Start of Data excerpts

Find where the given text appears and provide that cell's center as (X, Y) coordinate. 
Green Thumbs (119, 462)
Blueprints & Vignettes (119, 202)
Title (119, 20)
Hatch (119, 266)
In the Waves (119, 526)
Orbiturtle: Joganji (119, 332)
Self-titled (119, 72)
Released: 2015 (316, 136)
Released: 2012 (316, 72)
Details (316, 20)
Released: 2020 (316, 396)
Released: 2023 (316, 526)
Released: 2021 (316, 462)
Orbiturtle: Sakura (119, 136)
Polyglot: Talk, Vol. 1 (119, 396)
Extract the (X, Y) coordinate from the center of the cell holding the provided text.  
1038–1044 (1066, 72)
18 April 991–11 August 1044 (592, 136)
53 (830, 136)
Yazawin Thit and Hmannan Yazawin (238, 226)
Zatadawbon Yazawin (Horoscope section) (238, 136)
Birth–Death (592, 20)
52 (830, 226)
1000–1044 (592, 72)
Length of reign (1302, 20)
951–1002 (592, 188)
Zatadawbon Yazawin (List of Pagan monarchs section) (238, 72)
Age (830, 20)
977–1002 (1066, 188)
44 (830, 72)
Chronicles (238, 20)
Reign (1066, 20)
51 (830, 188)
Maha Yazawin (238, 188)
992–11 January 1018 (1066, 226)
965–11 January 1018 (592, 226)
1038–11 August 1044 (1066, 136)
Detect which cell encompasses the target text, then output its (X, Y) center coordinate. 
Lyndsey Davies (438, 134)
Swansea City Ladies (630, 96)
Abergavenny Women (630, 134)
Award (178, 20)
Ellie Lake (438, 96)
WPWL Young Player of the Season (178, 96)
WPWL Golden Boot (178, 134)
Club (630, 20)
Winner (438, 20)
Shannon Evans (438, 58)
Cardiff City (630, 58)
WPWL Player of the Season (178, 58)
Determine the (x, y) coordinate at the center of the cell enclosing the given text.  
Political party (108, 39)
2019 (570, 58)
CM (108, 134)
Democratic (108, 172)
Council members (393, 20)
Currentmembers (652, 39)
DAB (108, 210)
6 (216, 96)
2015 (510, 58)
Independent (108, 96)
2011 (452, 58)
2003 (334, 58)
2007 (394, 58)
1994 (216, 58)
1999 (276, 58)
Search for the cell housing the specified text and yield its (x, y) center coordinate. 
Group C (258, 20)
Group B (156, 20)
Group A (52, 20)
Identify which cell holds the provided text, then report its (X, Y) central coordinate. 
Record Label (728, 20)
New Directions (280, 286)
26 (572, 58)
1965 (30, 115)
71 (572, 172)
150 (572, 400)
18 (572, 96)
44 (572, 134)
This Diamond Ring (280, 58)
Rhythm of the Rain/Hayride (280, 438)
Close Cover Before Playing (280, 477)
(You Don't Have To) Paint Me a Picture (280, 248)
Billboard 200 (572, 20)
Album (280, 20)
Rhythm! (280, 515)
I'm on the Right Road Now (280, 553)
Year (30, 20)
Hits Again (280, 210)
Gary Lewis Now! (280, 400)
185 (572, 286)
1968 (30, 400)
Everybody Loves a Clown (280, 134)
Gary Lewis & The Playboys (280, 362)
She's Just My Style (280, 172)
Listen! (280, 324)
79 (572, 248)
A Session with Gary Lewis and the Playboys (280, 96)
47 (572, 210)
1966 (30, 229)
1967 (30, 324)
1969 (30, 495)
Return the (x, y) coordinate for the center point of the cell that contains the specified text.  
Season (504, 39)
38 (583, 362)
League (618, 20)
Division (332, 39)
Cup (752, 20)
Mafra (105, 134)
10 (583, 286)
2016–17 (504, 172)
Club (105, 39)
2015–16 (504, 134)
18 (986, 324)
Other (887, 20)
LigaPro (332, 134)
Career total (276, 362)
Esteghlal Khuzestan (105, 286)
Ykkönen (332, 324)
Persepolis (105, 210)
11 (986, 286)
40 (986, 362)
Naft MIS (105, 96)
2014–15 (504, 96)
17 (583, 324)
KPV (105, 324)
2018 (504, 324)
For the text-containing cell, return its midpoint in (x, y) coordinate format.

End of Data excerpts

• **Aim of the task**
Reproduce the entire listing line for line, with every character unchanged.

• **Expected answer**
Find where the given text appears and provide that cell's center as (X, Y) coordinate. 
Green Thumbs (119, 462)
Blueprints & Vignettes (119, 202)
Title (119, 20)
Hatch (119, 266)
In the Waves (119, 526)
Orbiturtle: Joganji (119, 332)
Self-titled (119, 72)
Released: 2015 (316, 136)
Released: 2012 (316, 72)
Details (316, 20)
Released: 2020 (316, 396)
Released: 2023 (316, 526)
Released: 2021 (316, 462)
Orbiturtle: Sakura (119, 136)
Polyglot: Talk, Vol. 1 (119, 396)
Extract the (X, Y) coordinate from the center of the cell holding the provided text.  
1038–1044 (1066, 72)
18 April 991–11 August 1044 (592, 136)
53 (830, 136)
Yazawin Thit and Hmannan Yazawin (238, 226)
Zatadawbon Yazawin (Horoscope section) (238, 136)
Birth–Death (592, 20)
52 (830, 226)
1000–1044 (592, 72)
Length of reign (1302, 20)
951–1002 (592, 188)
Zatadawbon Yazawin (List of Pagan monarchs section) (238, 72)
Age (830, 20)
977–1002 (1066, 188)
44 (830, 72)
Chronicles (238, 20)
Reign (1066, 20)
51 (830, 188)
Maha Yazawin (238, 188)
992–11 January 1018 (1066, 226)
965–11 January 1018 (592, 226)
1038–11 August 1044 (1066, 136)
Detect which cell encompasses the target text, then output its (X, Y) center coordinate. 
Lyndsey Davies (438, 134)
Swansea City Ladies (630, 96)
Abergavenny Women (630, 134)
Award (178, 20)
Ellie Lake (438, 96)
WPWL Young Player of the Season (178, 96)
WPWL Golden Boot (178, 134)
Club (630, 20)
Winner (438, 20)
Shannon Evans (438, 58)
Cardiff City (630, 58)
WPWL Player of the Season (178, 58)
Determine the (x, y) coordinate at the center of the cell enclosing the given text.  
Political party (108, 39)
2019 (570, 58)
CM (108, 134)
Democratic (108, 172)
Council members (393, 20)
Currentmembers (652, 39)
DAB (108, 210)
6 (216, 96)
2015 (510, 58)
Independent (108, 96)
2011 (452, 58)
2003 (334, 58)
2007 (394, 58)
1994 (216, 58)
1999 (276, 58)
Search for the cell housing the specified text and yield its (x, y) center coordinate. 
Group C (258, 20)
Group B (156, 20)
Group A (52, 20)
Identify which cell holds the provided text, then report its (X, Y) central coordinate. 
Record Label (728, 20)
New Directions (280, 286)
26 (572, 58)
1965 (30, 115)
71 (572, 172)
150 (572, 400)
18 (572, 96)
44 (572, 134)
This Diamond Ring (280, 58)
Rhythm of the Rain/Hayride (280, 438)
Close Cover Before Playing (280, 477)
(You Don't Have To) Paint Me a Picture (280, 248)
Billboard 200 (572, 20)
Album (280, 20)
Rhythm! (280, 515)
I'm on the Right Road Now (280, 553)
Year (30, 20)
Hits Again (280, 210)
Gary Lewis Now! (280, 400)
185 (572, 286)
1968 (30, 400)
Everybody Loves a Clown (280, 134)
Gary Lewis & The Playboys (280, 362)
She's Just My Style (280, 172)
Listen! (280, 324)
79 (572, 248)
A Session with Gary Lewis and the Playboys (280, 96)
47 (572, 210)
1966 (30, 229)
1967 (30, 324)
1969 (30, 495)
Return the (x, y) coordinate for the center point of the cell that contains the specified text.  
Season (504, 39)
38 (583, 362)
League (618, 20)
Division (332, 39)
Cup (752, 20)
Mafra (105, 134)
10 (583, 286)
2016–17 (504, 172)
Club (105, 39)
2015–16 (504, 134)
18 (986, 324)
Other (887, 20)
LigaPro (332, 134)
Career total (276, 362)
Esteghlal Khuzestan (105, 286)
Ykkönen (332, 324)
Persepolis (105, 210)
11 (986, 286)
40 (986, 362)
Naft MIS (105, 96)
2014–15 (504, 96)
17 (583, 324)
KPV (105, 324)
2018 (504, 324)
For the text-containing cell, return its midpoint in (x, y) coordinate format.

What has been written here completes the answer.